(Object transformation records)
__________

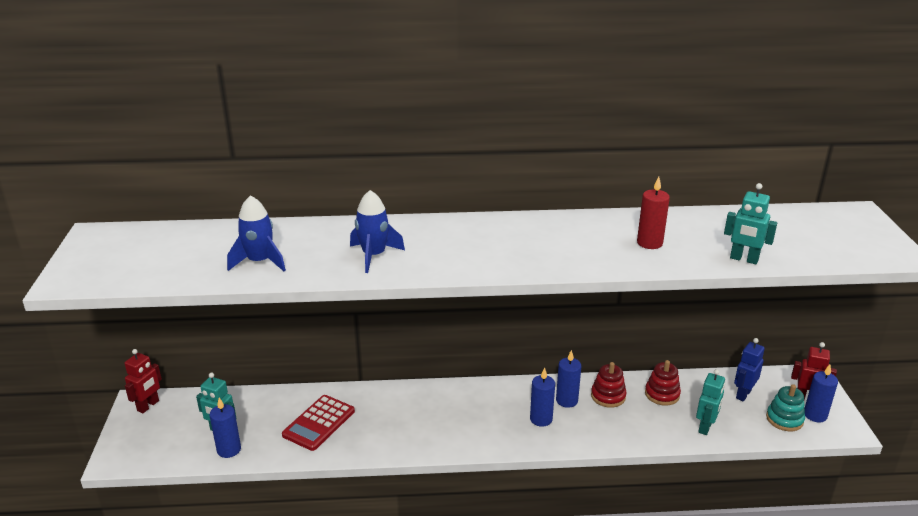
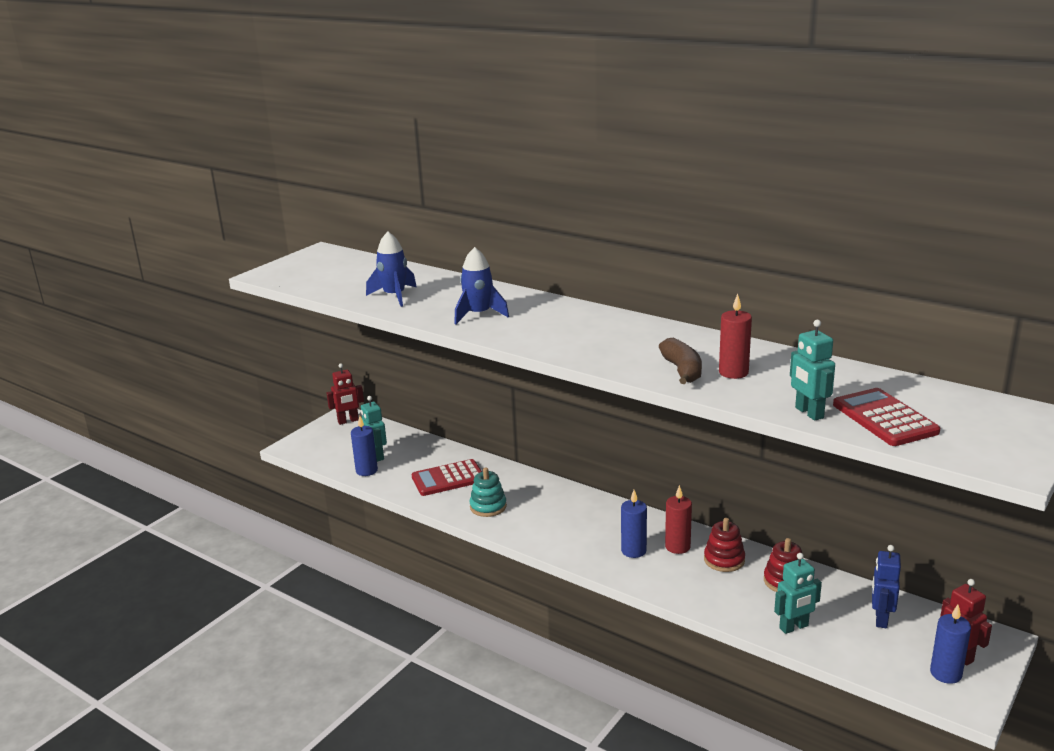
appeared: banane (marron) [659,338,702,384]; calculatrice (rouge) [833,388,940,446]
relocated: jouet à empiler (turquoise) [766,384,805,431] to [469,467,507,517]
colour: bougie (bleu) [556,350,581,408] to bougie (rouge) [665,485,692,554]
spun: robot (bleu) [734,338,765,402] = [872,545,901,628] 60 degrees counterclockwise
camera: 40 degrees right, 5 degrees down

__________

Problem to solve: Reproduce each line of the data containing the word "rouge".

Output for this task:
appeared: banane (marron) [659,338,702,384]; calculatrice (rouge) [833,388,940,446]
colour: bougie (bleu) [556,350,581,408] to bougie (rouge) [665,485,692,554]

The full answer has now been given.